___ Record excerpts ___
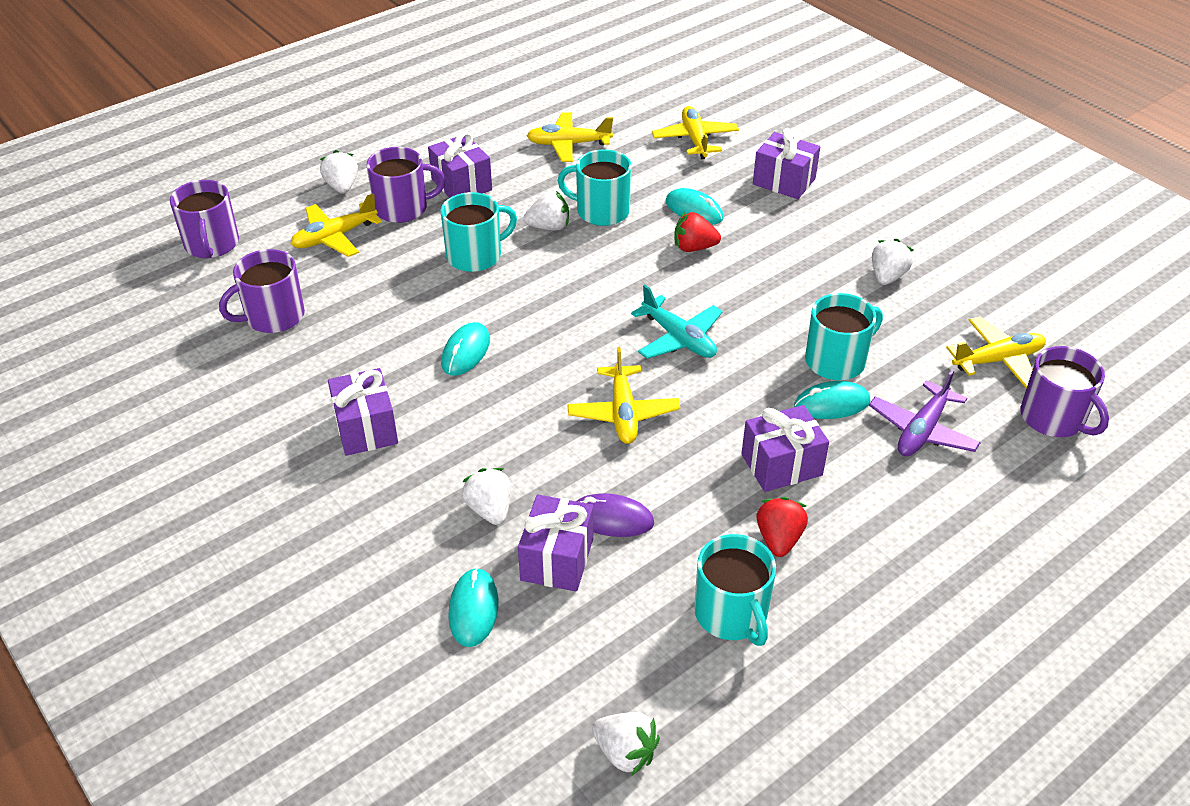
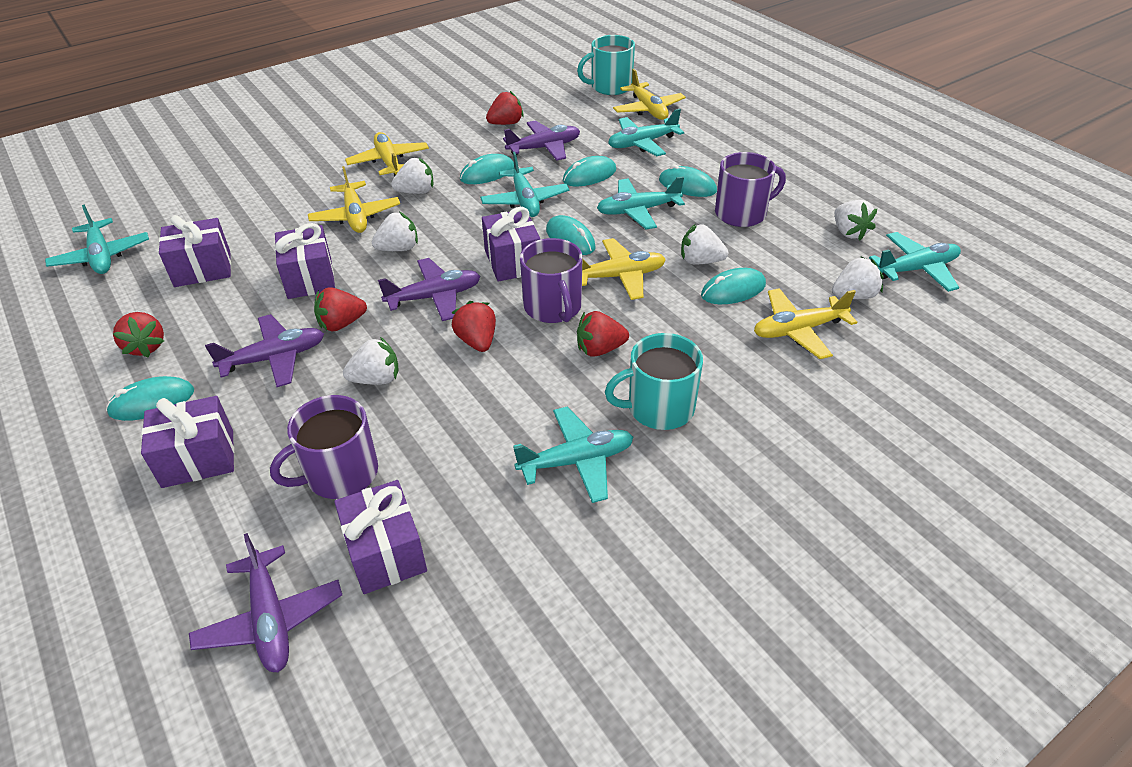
purple mouse: 1 -> 0
purple mug: 4 -> 3
purple plane: 1 -> 4
red strawberry: 2 -> 5
turquoise mouse: 4 -> 6
turquoise mug: 4 -> 2
turquoise plane: 1 -> 6
white strawberry: 5 -> 6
___
- [What you will do]
Count the lines in the preceding entries that contain the string "strawberry", and state only the resulting number.

- [Answer section]
2